▸ Direction: Convert the text lines of the items below into a JSON list of strings, one string per line, skipping blank lines and leaving the pictures out.

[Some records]
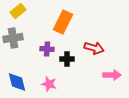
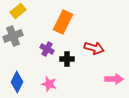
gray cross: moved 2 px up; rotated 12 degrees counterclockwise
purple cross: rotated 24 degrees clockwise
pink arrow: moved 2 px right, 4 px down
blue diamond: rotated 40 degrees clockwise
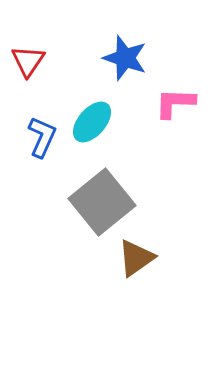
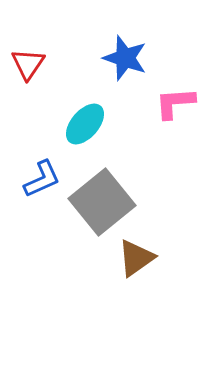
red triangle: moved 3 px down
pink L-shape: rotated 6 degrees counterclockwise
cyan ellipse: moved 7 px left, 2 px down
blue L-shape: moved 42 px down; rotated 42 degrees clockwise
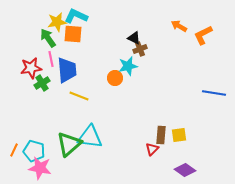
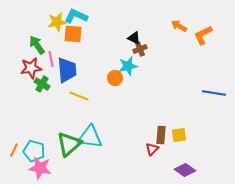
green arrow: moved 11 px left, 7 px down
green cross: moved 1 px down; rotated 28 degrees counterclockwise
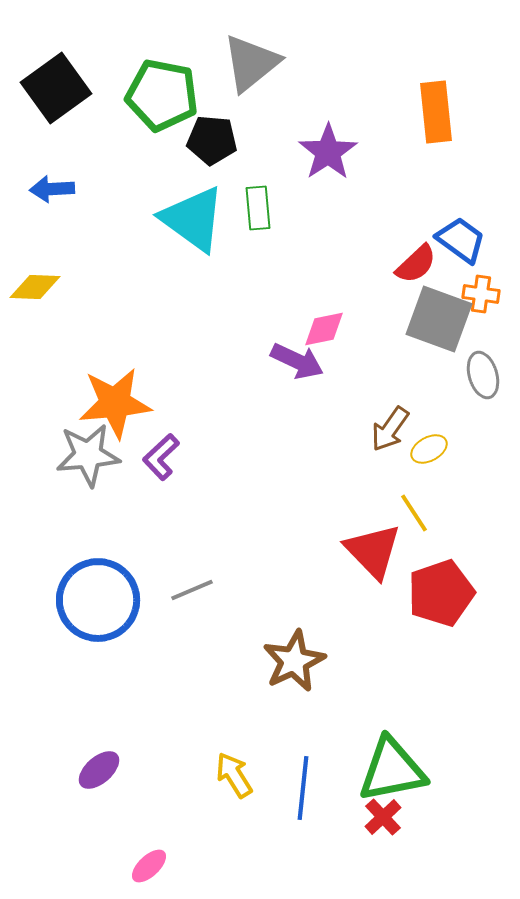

▸ The completed task:
[
  "gray cross: moved 2 px up; rotated 12 degrees counterclockwise",
  "purple cross: rotated 24 degrees clockwise",
  "pink arrow: moved 2 px right, 4 px down",
  "blue diamond: rotated 40 degrees clockwise",
  "red triangle: moved 3 px down",
  "pink L-shape: rotated 6 degrees counterclockwise",
  "cyan ellipse: moved 7 px left, 2 px down",
  "blue L-shape: moved 42 px down; rotated 42 degrees clockwise",
  "green arrow: moved 11 px left, 7 px down",
  "green cross: moved 1 px down; rotated 28 degrees counterclockwise"
]